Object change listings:
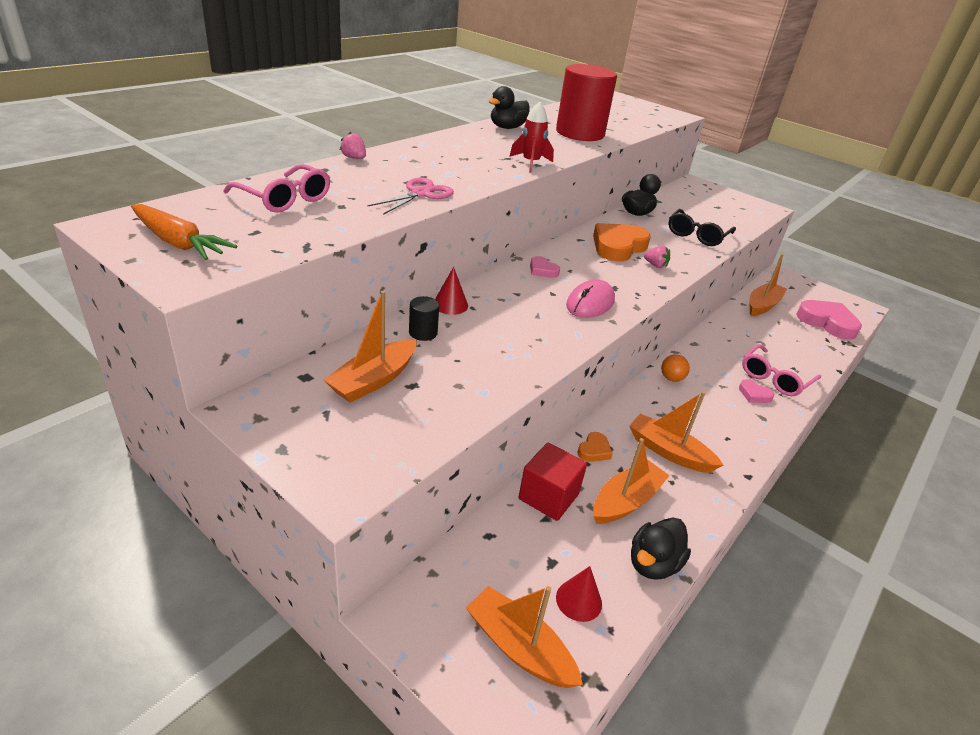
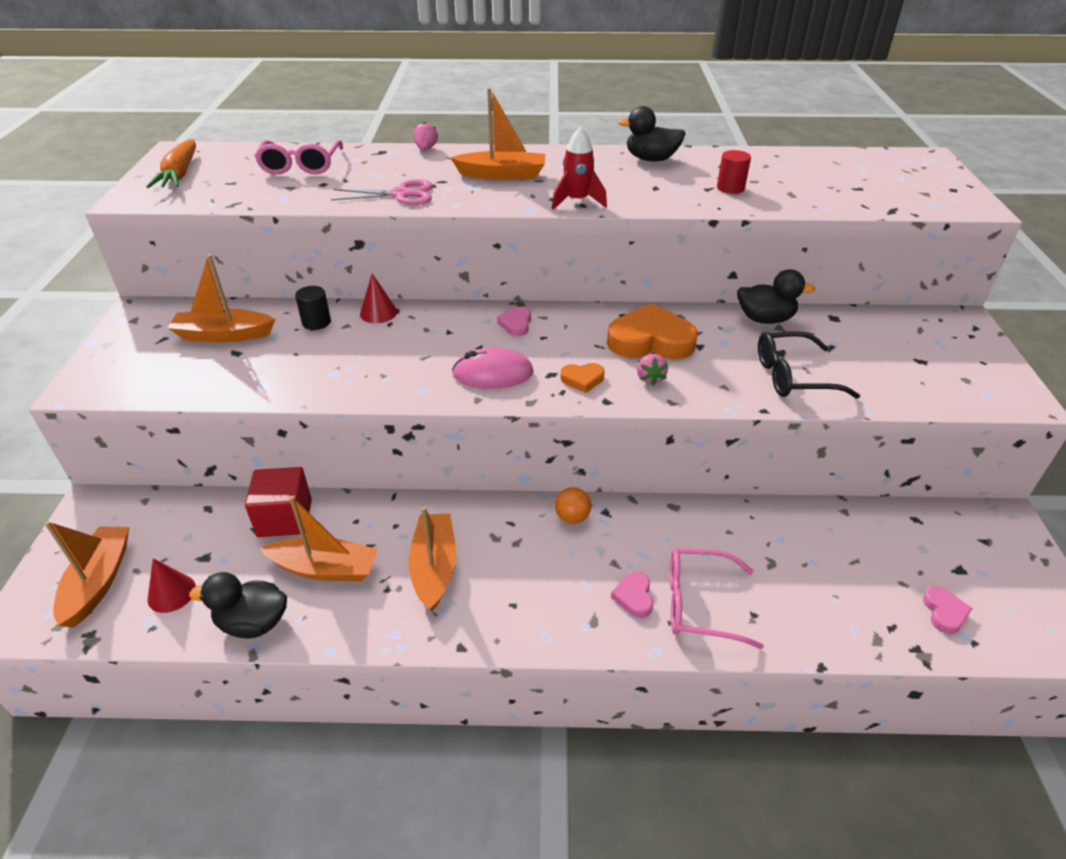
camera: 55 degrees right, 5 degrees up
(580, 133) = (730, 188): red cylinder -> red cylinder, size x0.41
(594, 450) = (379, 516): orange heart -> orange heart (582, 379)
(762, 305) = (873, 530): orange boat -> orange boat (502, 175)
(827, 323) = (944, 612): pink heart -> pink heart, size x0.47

--

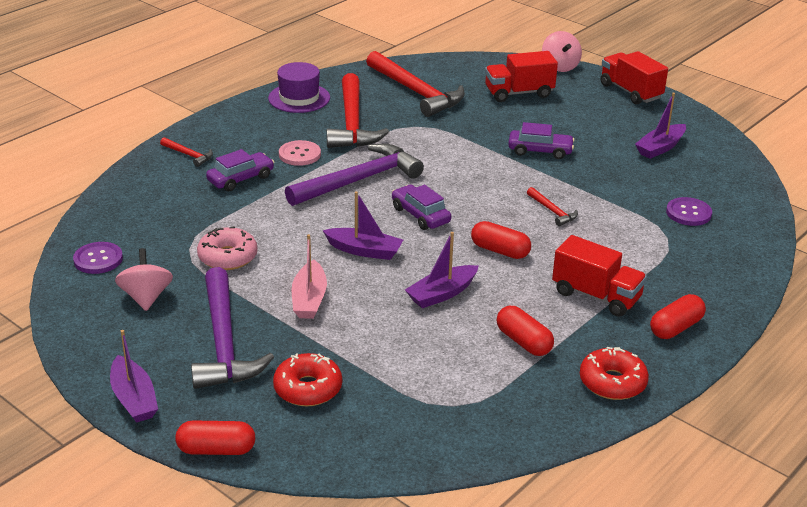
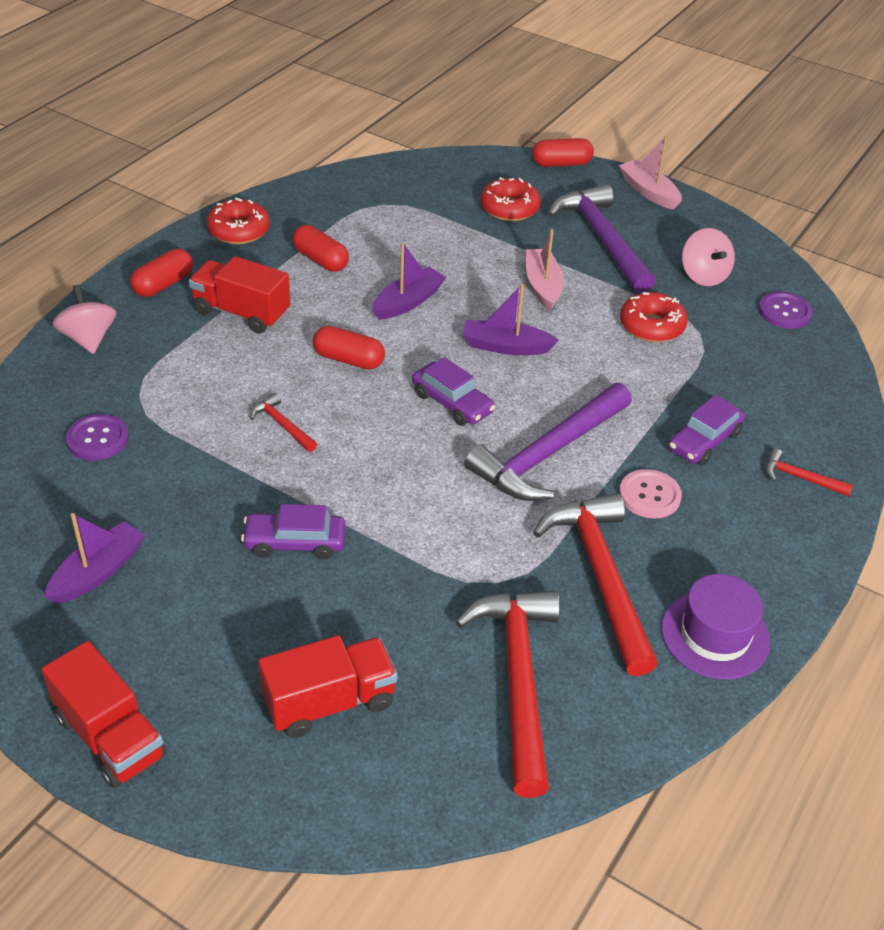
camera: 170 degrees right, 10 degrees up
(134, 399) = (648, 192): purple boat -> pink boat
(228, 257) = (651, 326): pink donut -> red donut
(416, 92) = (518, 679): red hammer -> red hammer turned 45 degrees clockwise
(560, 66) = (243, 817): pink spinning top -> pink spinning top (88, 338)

### BRIEF:
Could you return all lines from the data above that contain the string "right"?

### PROBLEM SOLUTION:
camera: 55 degrees right, 5 degrees up
camera: 170 degrees right, 10 degrees up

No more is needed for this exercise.